Exercise brief: Going through the listing below, work out how many lines include "purple" and give that number by itself.

Material shown:
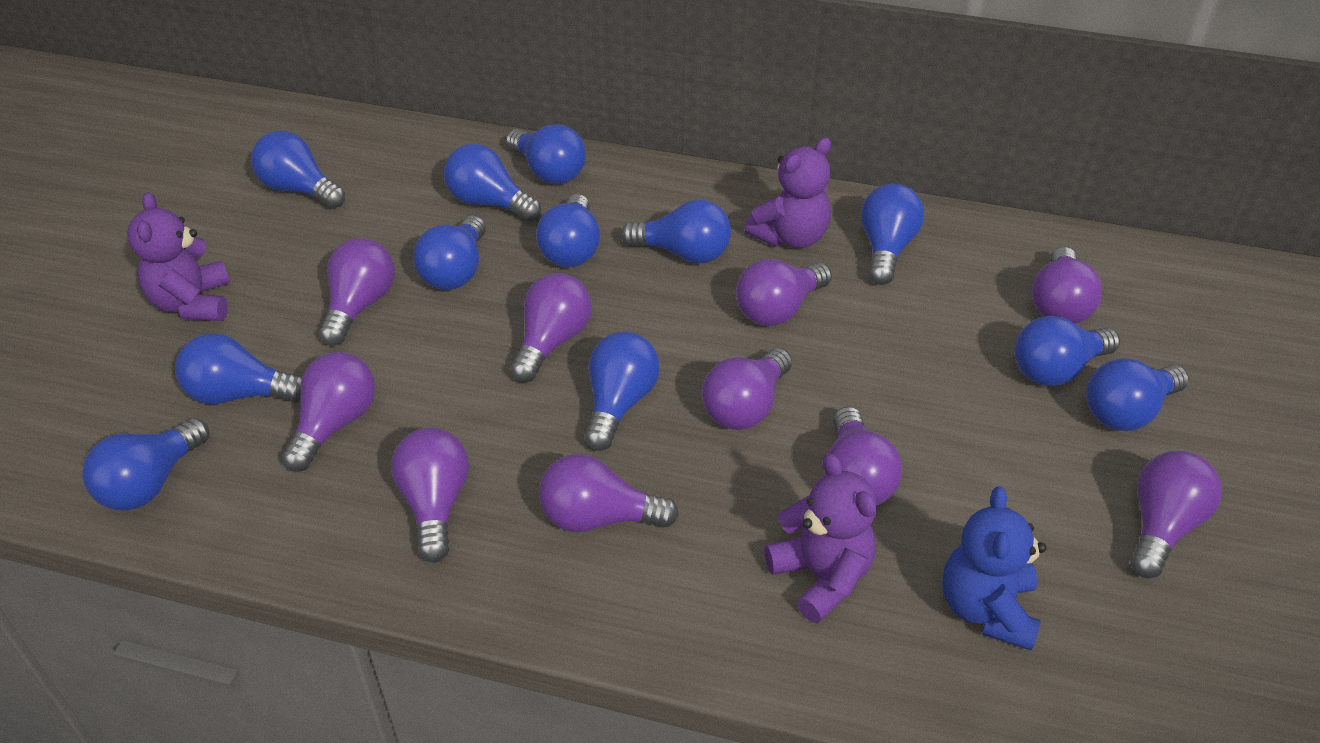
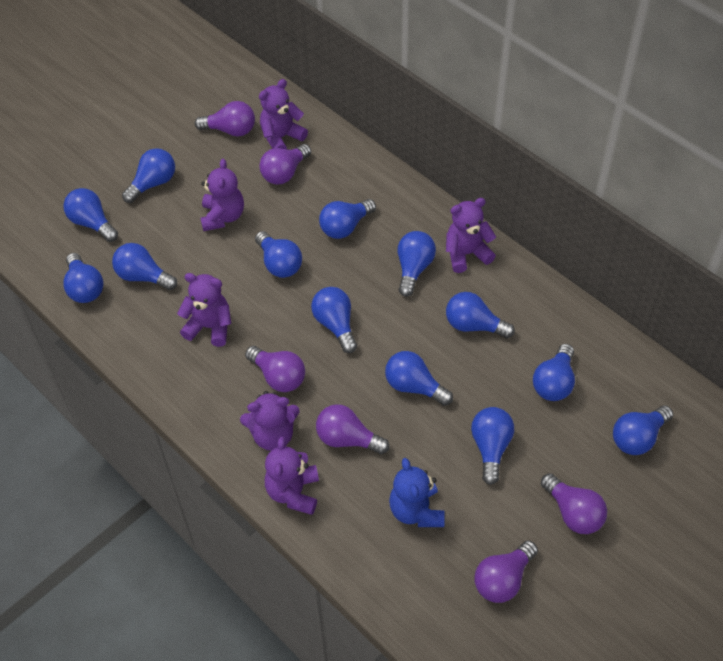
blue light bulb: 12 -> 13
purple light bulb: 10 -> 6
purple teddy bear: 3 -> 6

---

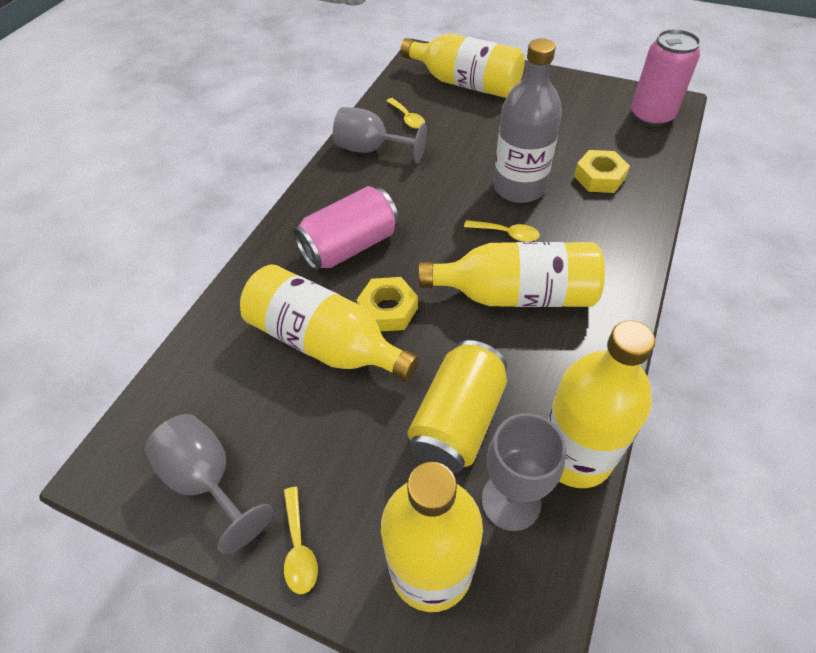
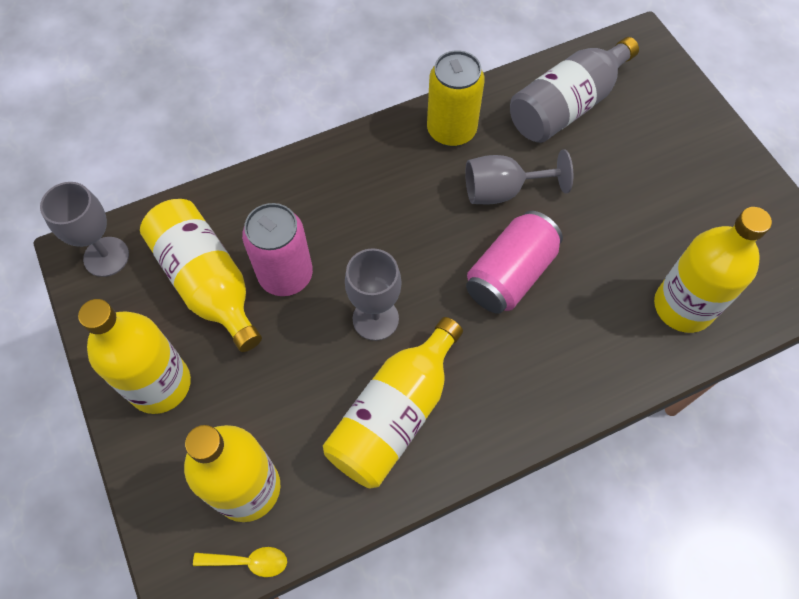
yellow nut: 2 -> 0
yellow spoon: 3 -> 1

Answer for the task: 2